— INFORMATION SHOWN —
# # #
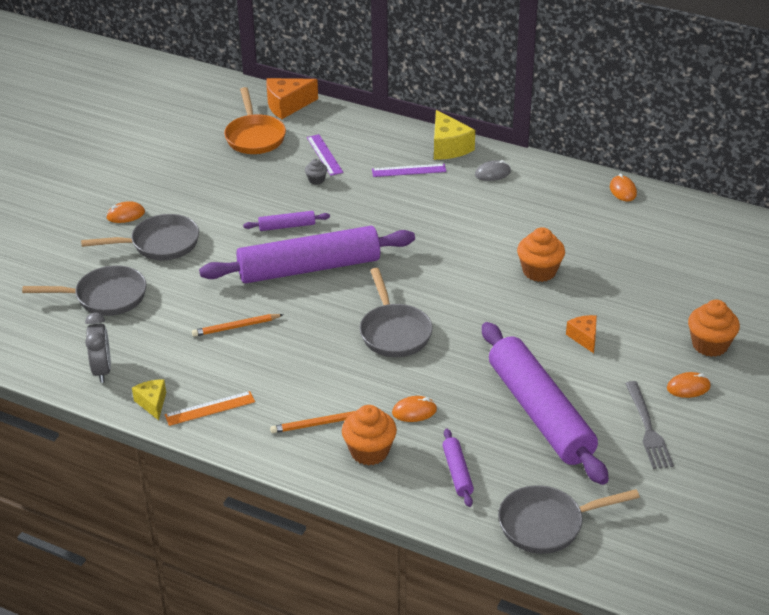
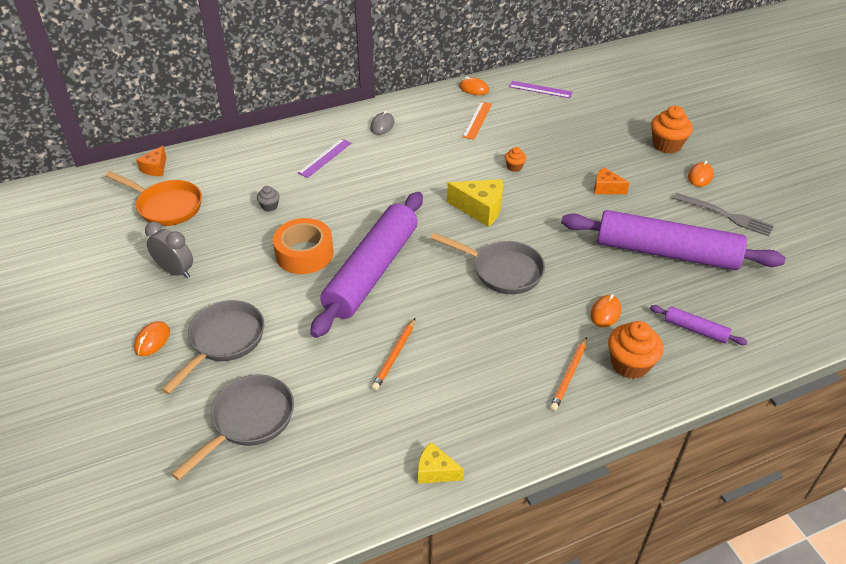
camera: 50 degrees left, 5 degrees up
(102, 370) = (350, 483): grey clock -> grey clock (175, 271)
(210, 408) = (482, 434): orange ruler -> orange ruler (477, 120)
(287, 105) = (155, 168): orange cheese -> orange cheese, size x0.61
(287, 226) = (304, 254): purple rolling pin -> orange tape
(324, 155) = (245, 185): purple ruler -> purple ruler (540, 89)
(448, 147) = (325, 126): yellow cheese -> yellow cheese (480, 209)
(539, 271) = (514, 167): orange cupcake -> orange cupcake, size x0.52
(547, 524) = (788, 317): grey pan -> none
# # #
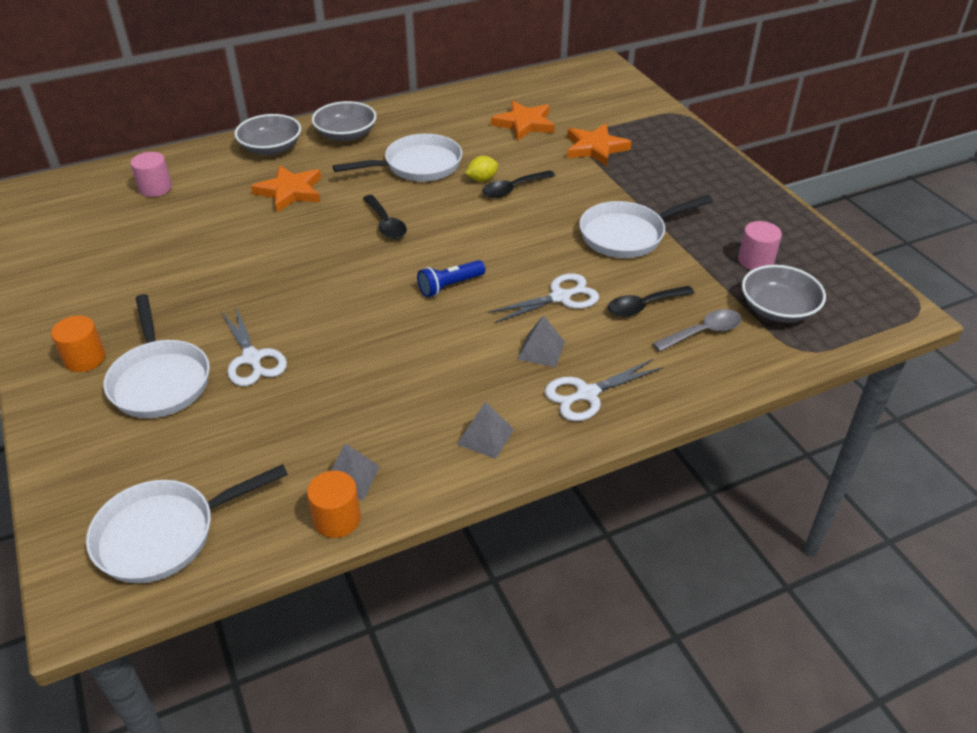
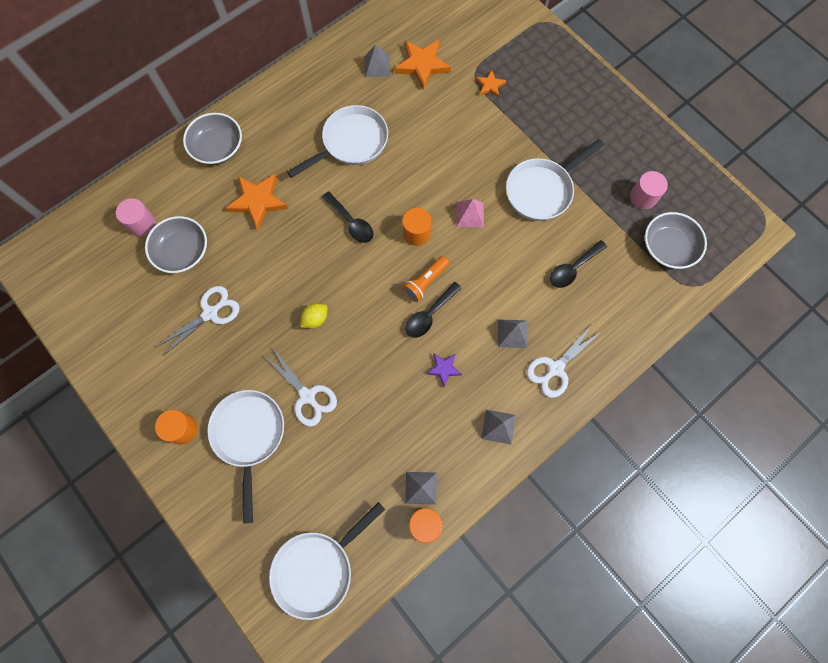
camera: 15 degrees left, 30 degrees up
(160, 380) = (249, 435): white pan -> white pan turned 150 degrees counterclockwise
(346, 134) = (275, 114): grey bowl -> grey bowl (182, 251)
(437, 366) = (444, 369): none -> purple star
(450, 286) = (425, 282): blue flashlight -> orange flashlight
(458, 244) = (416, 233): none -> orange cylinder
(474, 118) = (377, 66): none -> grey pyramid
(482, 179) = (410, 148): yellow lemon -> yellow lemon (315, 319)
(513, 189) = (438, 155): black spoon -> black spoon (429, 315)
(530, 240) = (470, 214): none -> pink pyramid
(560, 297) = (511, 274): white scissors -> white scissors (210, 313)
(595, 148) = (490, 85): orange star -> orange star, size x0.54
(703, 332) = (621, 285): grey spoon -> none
# # #
— INSTRUCTIONS TO FOLLOW —
Working from the data above, extract solely the lines from the one containing "camera: 50 degrees left, 5 degrees up" through the one containing "(547, 524) = (788, 317): grey pan -> none", exactly as they appear, both included.

— RESPONSE TO THIS EXERCISE —
camera: 50 degrees left, 5 degrees up
(102, 370) = (350, 483): grey clock -> grey clock (175, 271)
(210, 408) = (482, 434): orange ruler -> orange ruler (477, 120)
(287, 105) = (155, 168): orange cheese -> orange cheese, size x0.61
(287, 226) = (304, 254): purple rolling pin -> orange tape
(324, 155) = (245, 185): purple ruler -> purple ruler (540, 89)
(448, 147) = (325, 126): yellow cheese -> yellow cheese (480, 209)
(539, 271) = (514, 167): orange cupcake -> orange cupcake, size x0.52
(547, 524) = (788, 317): grey pan -> none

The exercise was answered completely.